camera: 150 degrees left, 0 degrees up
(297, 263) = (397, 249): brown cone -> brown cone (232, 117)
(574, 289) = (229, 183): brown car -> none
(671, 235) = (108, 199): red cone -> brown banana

────────────────────────────────────────

▶ _Directions_: The material is to be given again in full and without variation.

▶ _Answer section_:
camera: 150 degrees left, 0 degrees up
(297, 263) = (397, 249): brown cone -> brown cone (232, 117)
(574, 289) = (229, 183): brown car -> none
(671, 235) = (108, 199): red cone -> brown banana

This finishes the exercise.